*Source material*.

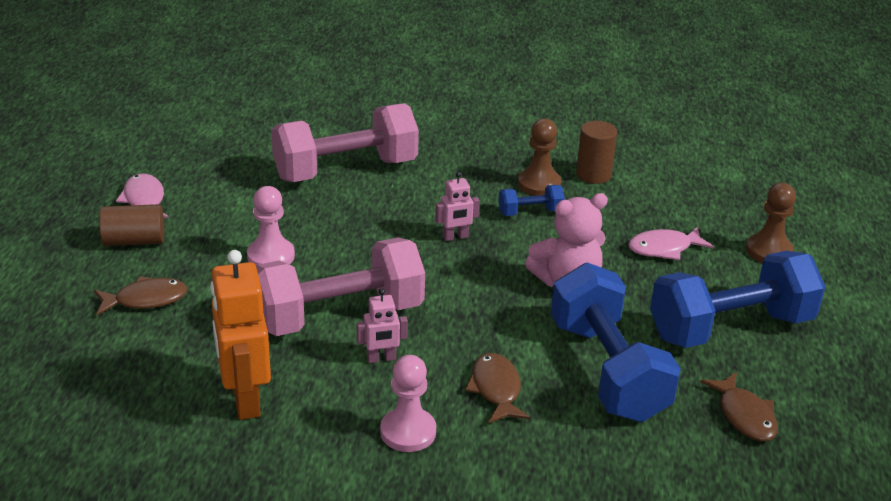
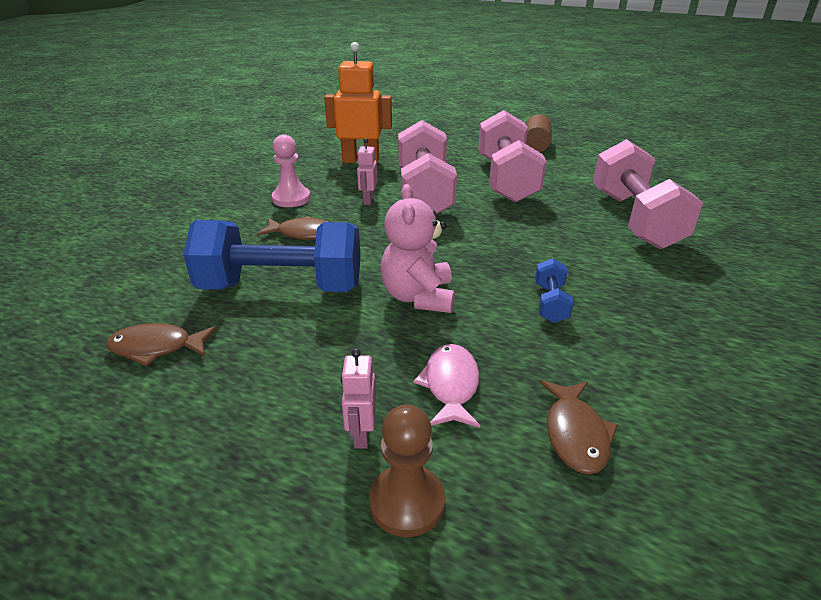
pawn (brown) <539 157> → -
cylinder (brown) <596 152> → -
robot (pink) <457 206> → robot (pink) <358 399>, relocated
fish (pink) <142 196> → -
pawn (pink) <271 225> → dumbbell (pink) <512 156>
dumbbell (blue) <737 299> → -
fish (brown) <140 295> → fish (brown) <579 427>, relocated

--

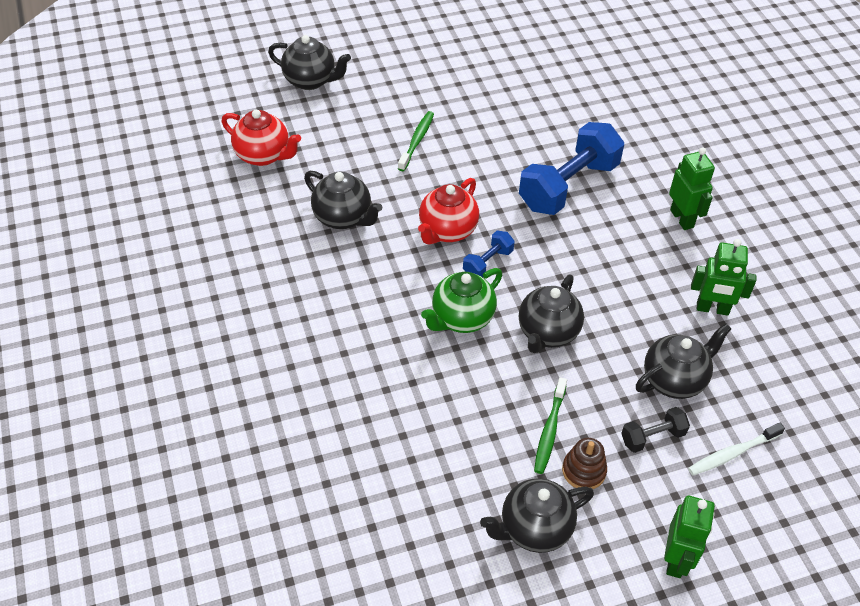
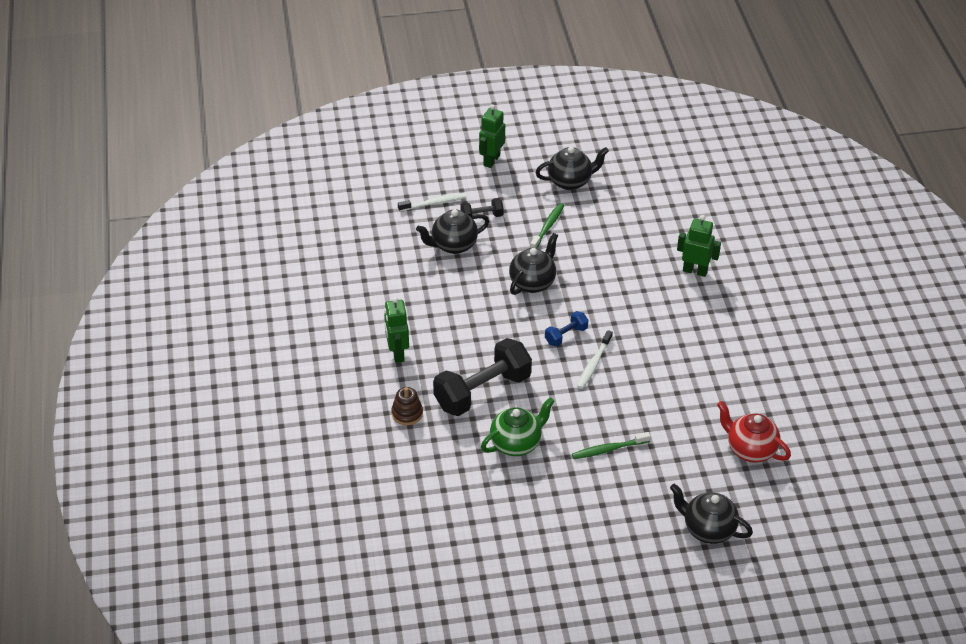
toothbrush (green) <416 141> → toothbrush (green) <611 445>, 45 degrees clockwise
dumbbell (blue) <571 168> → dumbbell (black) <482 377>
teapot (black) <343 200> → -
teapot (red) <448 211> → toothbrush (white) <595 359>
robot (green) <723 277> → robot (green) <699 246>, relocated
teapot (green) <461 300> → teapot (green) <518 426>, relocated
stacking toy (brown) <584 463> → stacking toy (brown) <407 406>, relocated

*Task requirements*. Lines wanted from the listing above: the line with "teapot (black) <343" up to and including the line with "stacking toy (brown) <584". Please write them out exactly, adding nothing else.

*Exercise solution*.
teapot (black) <343 200> → -
teapot (red) <448 211> → toothbrush (white) <595 359>
robot (green) <723 277> → robot (green) <699 246>, relocated
teapot (green) <461 300> → teapot (green) <518 426>, relocated
stacking toy (brown) <584 463> → stacking toy (brown) <407 406>, relocated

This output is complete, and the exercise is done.